• EXTRACTED MATERIAL:
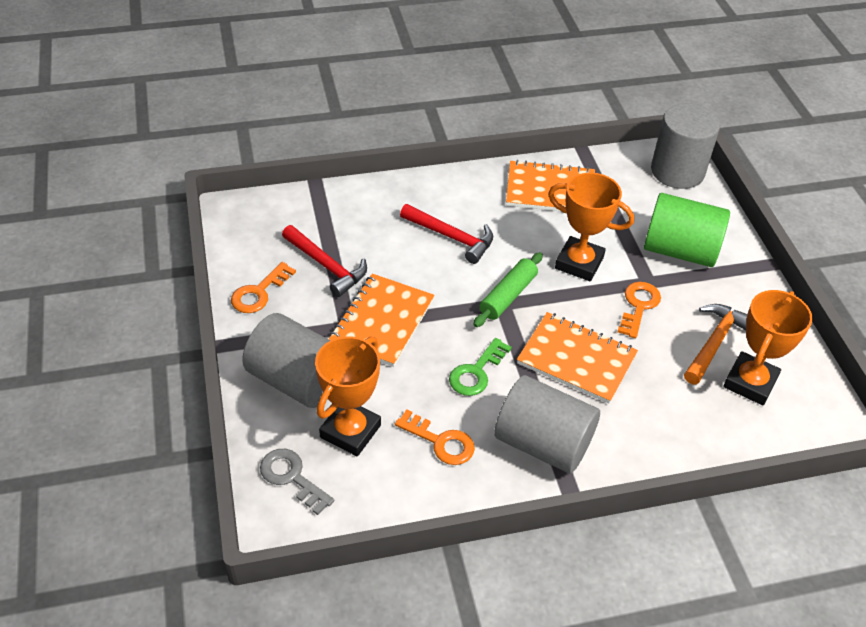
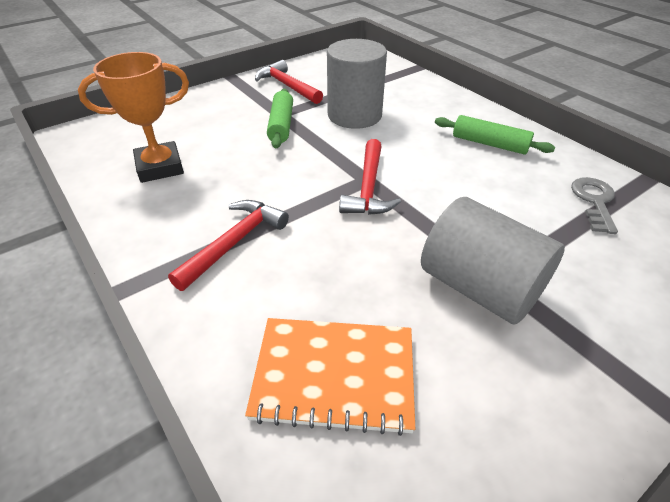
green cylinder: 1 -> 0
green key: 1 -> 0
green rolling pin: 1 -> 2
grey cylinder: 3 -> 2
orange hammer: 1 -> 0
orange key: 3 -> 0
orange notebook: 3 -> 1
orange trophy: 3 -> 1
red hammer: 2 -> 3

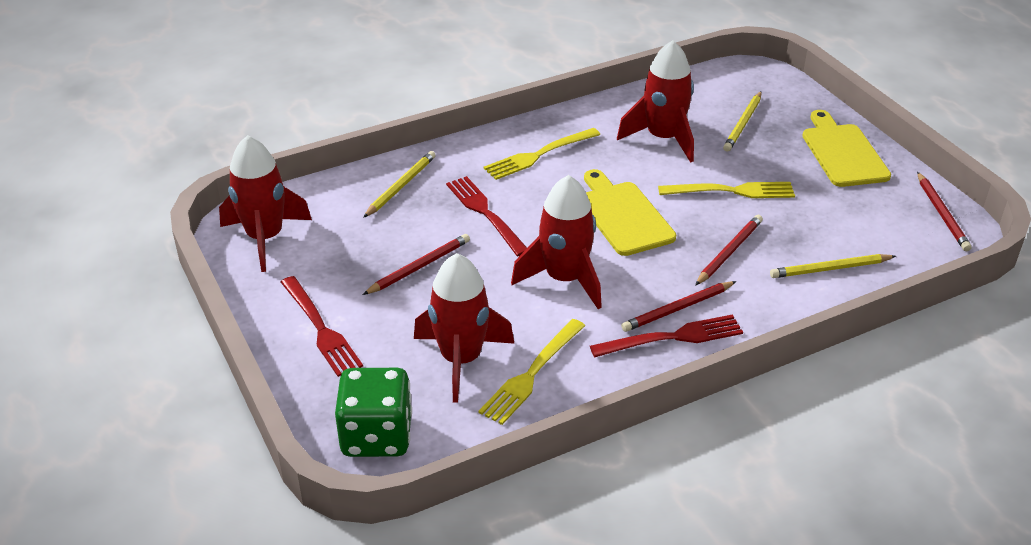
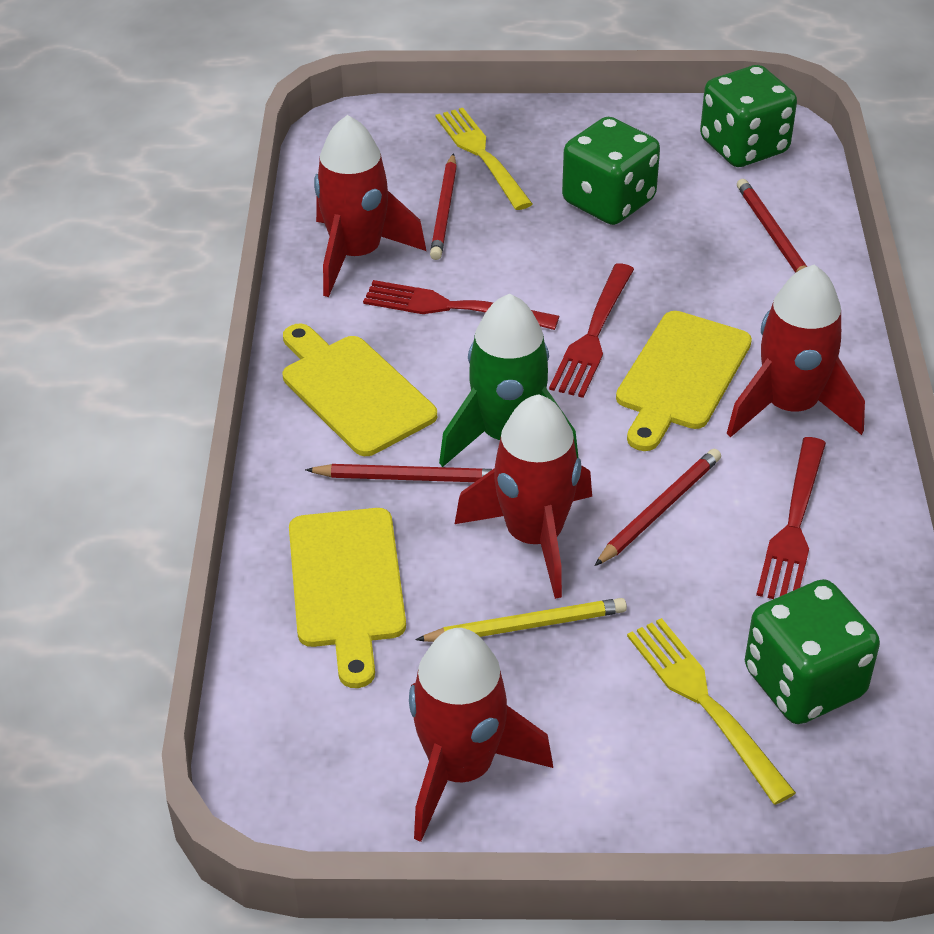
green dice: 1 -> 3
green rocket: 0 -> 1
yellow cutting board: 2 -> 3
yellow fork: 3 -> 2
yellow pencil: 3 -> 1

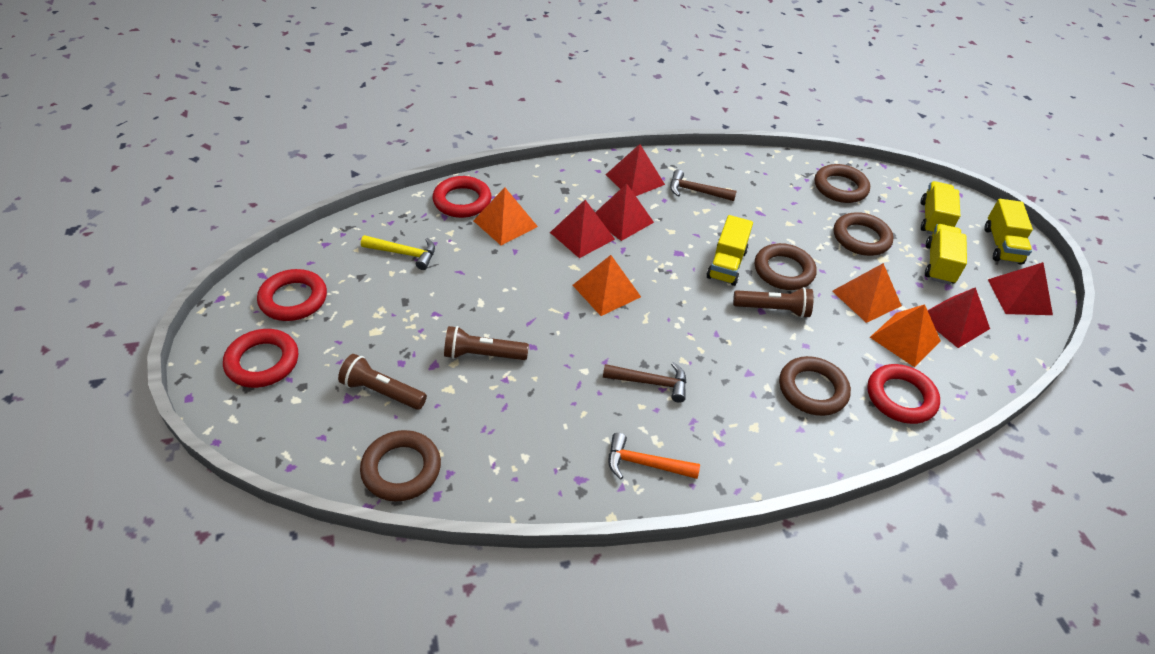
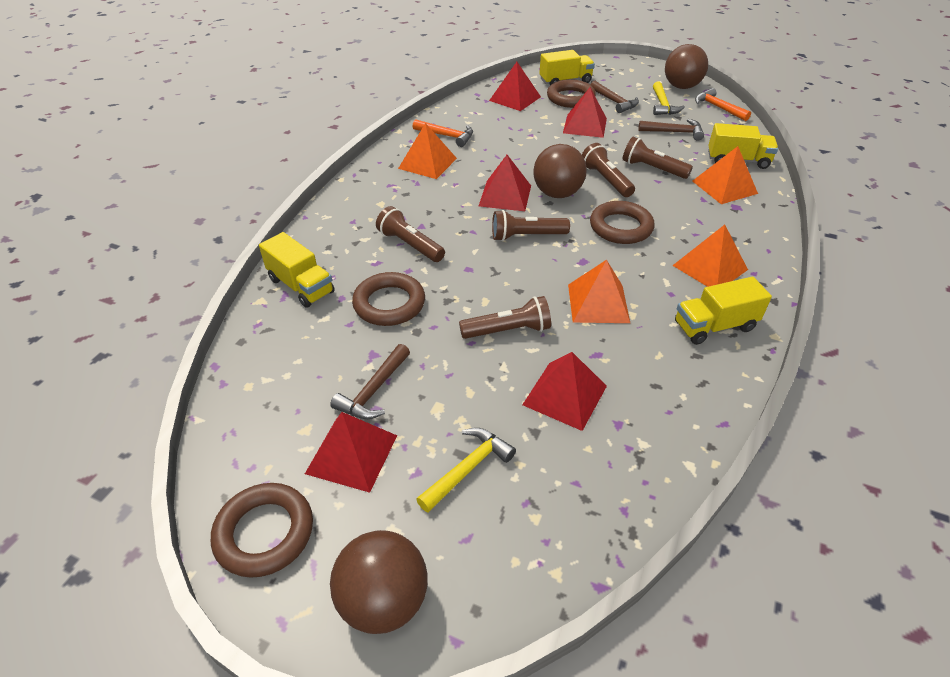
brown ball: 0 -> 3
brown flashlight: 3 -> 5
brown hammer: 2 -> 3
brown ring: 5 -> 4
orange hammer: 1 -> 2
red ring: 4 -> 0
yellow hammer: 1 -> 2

• PROBLEM TO WORK ON: Retype word for word the line above with "brown hammer: 2 -> 3" and all lines after it, nothing else.

• OUTPUT OF THE EXERCISE:
brown hammer: 2 -> 3
brown ring: 5 -> 4
orange hammer: 1 -> 2
red ring: 4 -> 0
yellow hammer: 1 -> 2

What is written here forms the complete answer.